▶ Problem
Give the data again in full, with every character unchanged.
START Source material
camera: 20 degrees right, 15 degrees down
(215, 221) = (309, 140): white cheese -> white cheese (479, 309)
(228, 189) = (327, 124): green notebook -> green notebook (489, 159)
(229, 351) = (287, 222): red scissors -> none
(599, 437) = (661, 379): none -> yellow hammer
END Source material
▶ Completed exercise
camera: 20 degrees right, 15 degrees down
(215, 221) = (309, 140): white cheese -> white cheese (479, 309)
(228, 189) = (327, 124): green notebook -> green notebook (489, 159)
(229, 351) = (287, 222): red scissors -> none
(599, 437) = (661, 379): none -> yellow hammer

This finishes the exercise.